**Challenge:** Identify each line holding the string "stained" and copy it.

--- Start of Provided data ---

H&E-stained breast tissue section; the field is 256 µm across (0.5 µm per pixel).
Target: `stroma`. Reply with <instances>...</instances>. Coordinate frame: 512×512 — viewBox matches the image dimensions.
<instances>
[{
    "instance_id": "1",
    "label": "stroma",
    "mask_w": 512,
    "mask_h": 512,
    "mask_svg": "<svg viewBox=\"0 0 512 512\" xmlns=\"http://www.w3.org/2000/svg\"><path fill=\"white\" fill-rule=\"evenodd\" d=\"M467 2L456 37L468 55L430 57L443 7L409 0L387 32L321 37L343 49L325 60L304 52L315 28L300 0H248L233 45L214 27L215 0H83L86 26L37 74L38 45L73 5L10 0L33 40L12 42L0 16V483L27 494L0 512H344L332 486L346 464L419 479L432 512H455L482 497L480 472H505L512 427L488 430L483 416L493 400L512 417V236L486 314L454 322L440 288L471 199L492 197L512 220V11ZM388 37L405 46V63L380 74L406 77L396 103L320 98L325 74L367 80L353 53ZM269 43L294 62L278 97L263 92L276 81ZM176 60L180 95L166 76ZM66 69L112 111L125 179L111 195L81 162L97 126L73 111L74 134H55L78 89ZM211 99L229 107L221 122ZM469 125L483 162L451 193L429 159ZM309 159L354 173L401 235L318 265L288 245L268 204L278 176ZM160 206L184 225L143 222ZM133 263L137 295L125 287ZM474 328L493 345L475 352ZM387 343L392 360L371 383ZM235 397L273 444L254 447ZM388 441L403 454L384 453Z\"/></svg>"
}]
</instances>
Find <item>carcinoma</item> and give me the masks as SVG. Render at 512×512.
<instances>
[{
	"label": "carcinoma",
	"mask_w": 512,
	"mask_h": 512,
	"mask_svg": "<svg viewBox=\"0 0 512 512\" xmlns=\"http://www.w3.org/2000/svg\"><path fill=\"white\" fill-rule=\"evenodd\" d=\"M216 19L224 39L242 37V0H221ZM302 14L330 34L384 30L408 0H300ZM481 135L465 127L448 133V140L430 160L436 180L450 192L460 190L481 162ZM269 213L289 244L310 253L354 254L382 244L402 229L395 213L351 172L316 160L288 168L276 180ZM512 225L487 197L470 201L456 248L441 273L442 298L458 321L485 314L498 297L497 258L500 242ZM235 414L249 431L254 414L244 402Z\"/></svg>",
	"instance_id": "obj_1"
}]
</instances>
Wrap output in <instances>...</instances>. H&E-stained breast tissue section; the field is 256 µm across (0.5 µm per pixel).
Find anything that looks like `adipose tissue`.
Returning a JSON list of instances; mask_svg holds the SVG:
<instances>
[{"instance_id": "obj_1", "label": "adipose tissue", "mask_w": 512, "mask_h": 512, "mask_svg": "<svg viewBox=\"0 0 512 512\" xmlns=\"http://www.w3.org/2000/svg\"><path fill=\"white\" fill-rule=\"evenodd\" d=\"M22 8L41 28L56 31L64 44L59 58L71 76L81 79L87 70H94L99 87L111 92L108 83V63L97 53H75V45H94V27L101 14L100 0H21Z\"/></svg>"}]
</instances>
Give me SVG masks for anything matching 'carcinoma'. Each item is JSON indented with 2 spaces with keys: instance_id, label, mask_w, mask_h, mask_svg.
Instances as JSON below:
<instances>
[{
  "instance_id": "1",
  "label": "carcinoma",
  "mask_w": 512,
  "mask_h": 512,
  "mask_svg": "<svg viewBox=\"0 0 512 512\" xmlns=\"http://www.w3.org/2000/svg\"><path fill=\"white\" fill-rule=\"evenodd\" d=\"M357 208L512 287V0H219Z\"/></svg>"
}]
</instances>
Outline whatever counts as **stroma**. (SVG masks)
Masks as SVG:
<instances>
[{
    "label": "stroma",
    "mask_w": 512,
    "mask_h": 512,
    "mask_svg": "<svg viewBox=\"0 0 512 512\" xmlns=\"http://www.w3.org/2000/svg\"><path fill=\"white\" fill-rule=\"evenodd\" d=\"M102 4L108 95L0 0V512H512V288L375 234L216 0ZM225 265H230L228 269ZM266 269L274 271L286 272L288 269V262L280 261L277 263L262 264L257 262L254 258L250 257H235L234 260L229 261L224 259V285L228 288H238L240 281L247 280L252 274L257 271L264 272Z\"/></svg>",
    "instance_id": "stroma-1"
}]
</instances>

--- End of Provided data ---

**Task answer:**
H&E-stained breast tissue section; the field is 256 µm across (0.5 µm per pixel).
Wrap output in <instances>...</instances>. H&E-stained breast tissue section; the field is 256 µm across (0.5 µm per pixel).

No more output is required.